Go through the data below and copy it exactly, skipping every picture.

*** Opening SOURCE DATA ***

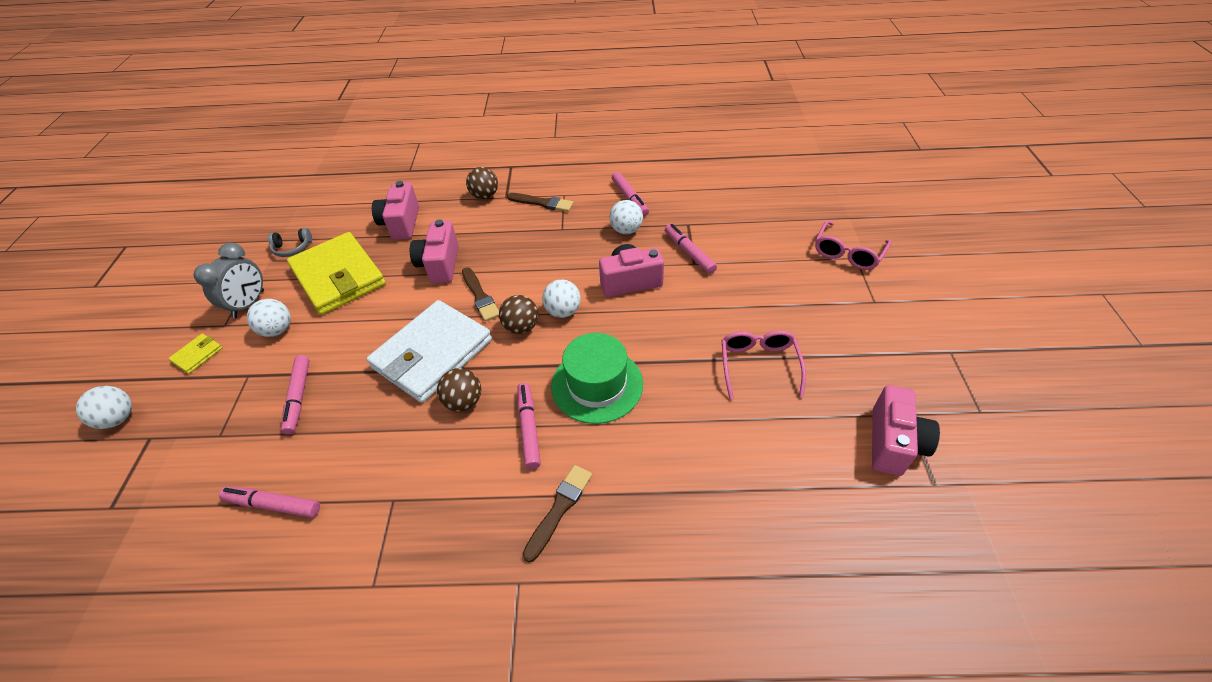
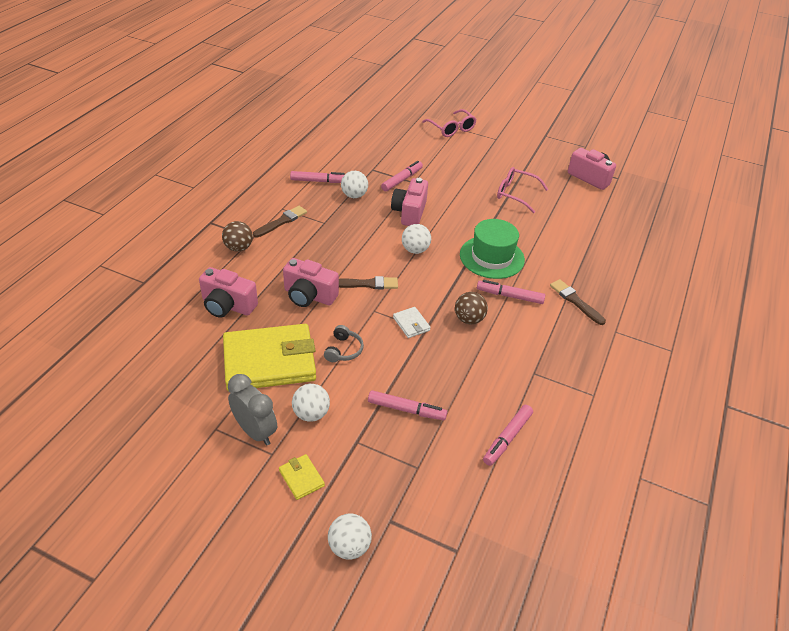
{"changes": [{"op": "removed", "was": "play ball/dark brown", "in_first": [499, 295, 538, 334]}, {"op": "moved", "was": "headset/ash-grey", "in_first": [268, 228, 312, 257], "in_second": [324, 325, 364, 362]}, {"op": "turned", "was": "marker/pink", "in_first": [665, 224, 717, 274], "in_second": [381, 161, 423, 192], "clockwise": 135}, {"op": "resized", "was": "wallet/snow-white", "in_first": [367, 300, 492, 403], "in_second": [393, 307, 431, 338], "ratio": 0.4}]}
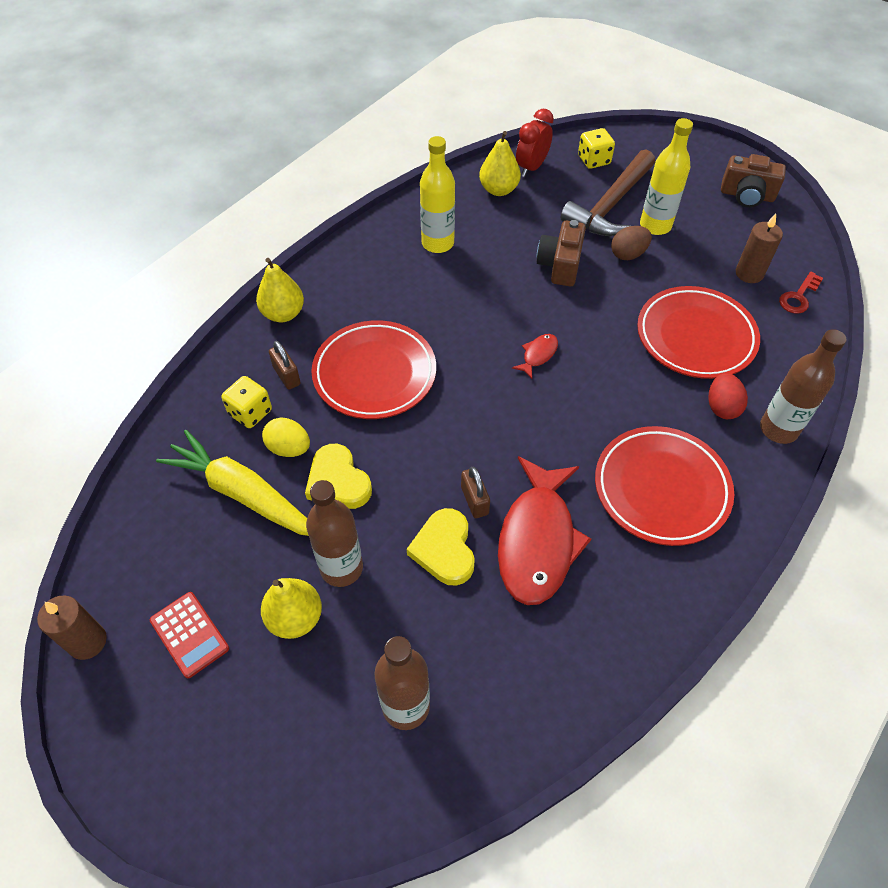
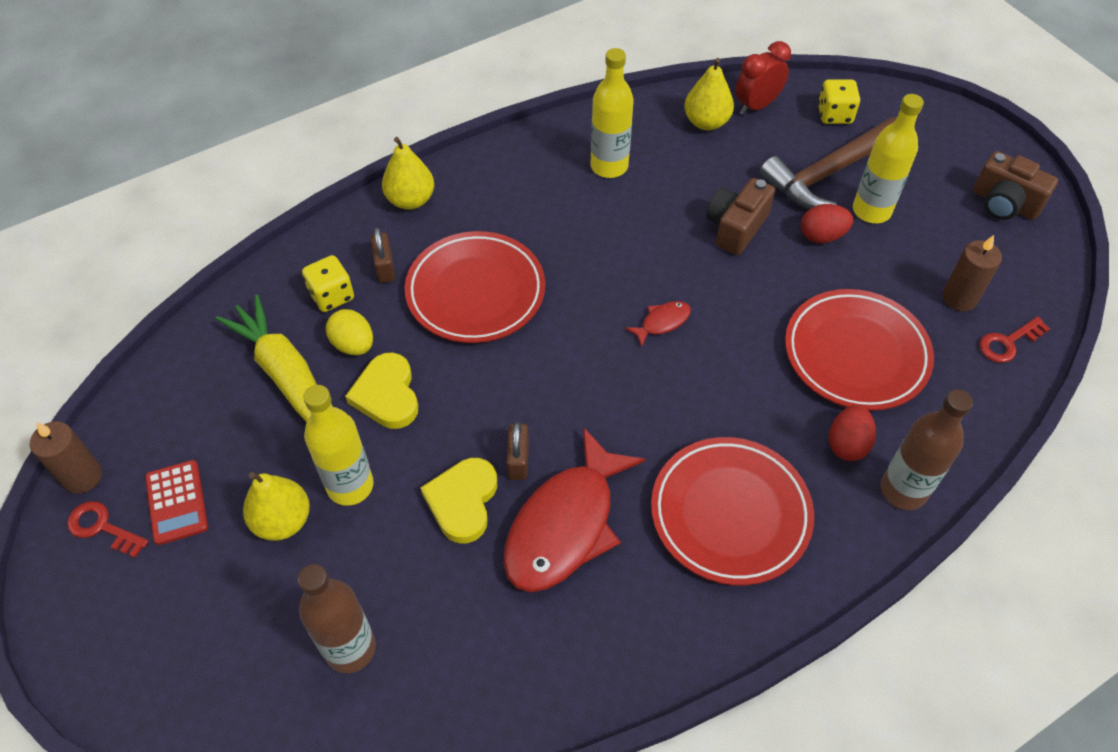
{"changes": [{"op": "added", "now": "latchkey/crimson", "in_second": [67, 501, 149, 558]}, {"op": "recoloured", "was": "flask/dark brown", "now": "flask/yellow", "in_first": [306, 480, 363, 587], "in_second": [303, 385, 374, 506]}, {"op": "recoloured", "was": "toy egg/dark brown", "now": "toy egg/crimson", "in_first": [611, 226, 652, 260], "in_second": [801, 204, 853, 243]}]}
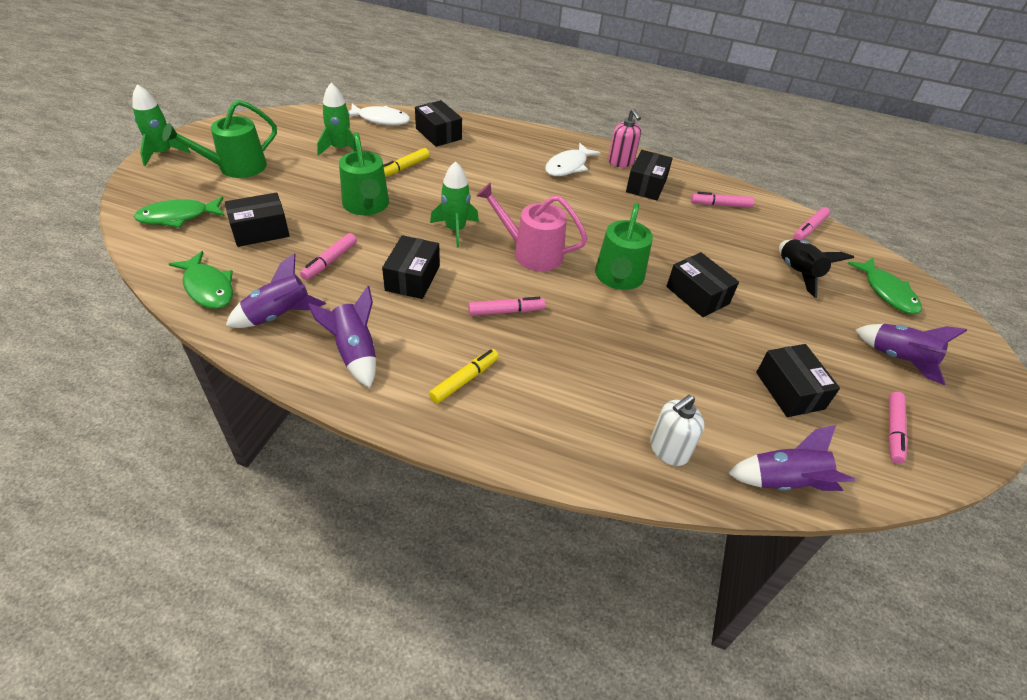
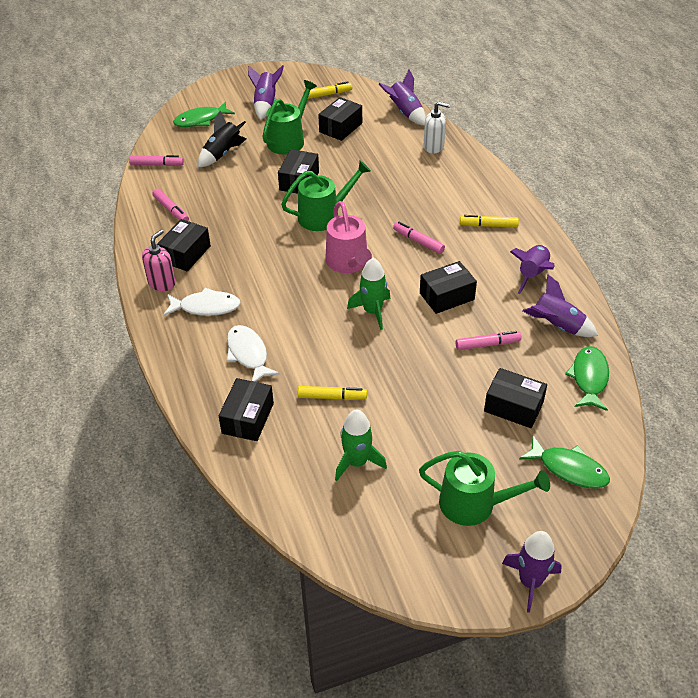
{"changes": [{"op": "moved", "was": "watering can/emerald", "in_first": [339, 132, 389, 215], "in_second": [262, 80, 317, 155]}, {"op": "moved", "was": "fish figure/snow-white", "in_first": [349, 104, 410, 125], "in_second": [227, 325, 280, 382]}, {"op": "recoloured", "was": "rocket/emerald", "now": "rocket/purple", "in_first": [132, 84, 190, 166], "in_second": [502, 531, 562, 613]}, {"op": "recoloured", "was": "marker/pink", "now": "marker/yellow", "in_first": [888, 392, 908, 464], "in_second": [308, 81, 352, 99]}, {"op": "turned", "was": "parcel/black", "in_first": [626, 150, 673, 200], "in_second": [157, 219, 211, 271], "clockwise": -45}, {"op": "turned", "was": "fish figure/emerald", "in_first": [847, 258, 922, 314], "in_second": [173, 102, 235, 127], "clockwise": -150}]}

*** Closing SOURCE DATA ***

## EXERCISE RESPONSE
{"changes": [{"op": "removed", "was": "play ball/dark brown", "in_first": [499, 295, 538, 334]}, {"op": "moved", "was": "headset/ash-grey", "in_first": [268, 228, 312, 257], "in_second": [324, 325, 364, 362]}, {"op": "turned", "was": "marker/pink", "in_first": [665, 224, 717, 274], "in_second": [381, 161, 423, 192], "clockwise": 135}, {"op": "resized", "was": "wallet/snow-white", "in_first": [367, 300, 492, 403], "in_second": [393, 307, 431, 338], "ratio": 0.4}]}
{"changes": [{"op": "added", "now": "latchkey/crimson", "in_second": [67, 501, 149, 558]}, {"op": "recoloured", "was": "flask/dark brown", "now": "flask/yellow", "in_first": [306, 480, 363, 587], "in_second": [303, 385, 374, 506]}, {"op": "recoloured", "was": "toy egg/dark brown", "now": "toy egg/crimson", "in_first": [611, 226, 652, 260], "in_second": [801, 204, 853, 243]}]}
{"changes": [{"op": "moved", "was": "watering can/emerald", "in_first": [339, 132, 389, 215], "in_second": [262, 80, 317, 155]}, {"op": "moved", "was": "fish figure/snow-white", "in_first": [349, 104, 410, 125], "in_second": [227, 325, 280, 382]}, {"op": "recoloured", "was": "rocket/emerald", "now": "rocket/purple", "in_first": [132, 84, 190, 166], "in_second": [502, 531, 562, 613]}, {"op": "recoloured", "was": "marker/pink", "now": "marker/yellow", "in_first": [888, 392, 908, 464], "in_second": [308, 81, 352, 99]}, {"op": "turned", "was": "parcel/black", "in_first": [626, 150, 673, 200], "in_second": [157, 219, 211, 271], "clockwise": -45}, {"op": "turned", "was": "fish figure/emerald", "in_first": [847, 258, 922, 314], "in_second": [173, 102, 235, 127], "clockwise": -150}]}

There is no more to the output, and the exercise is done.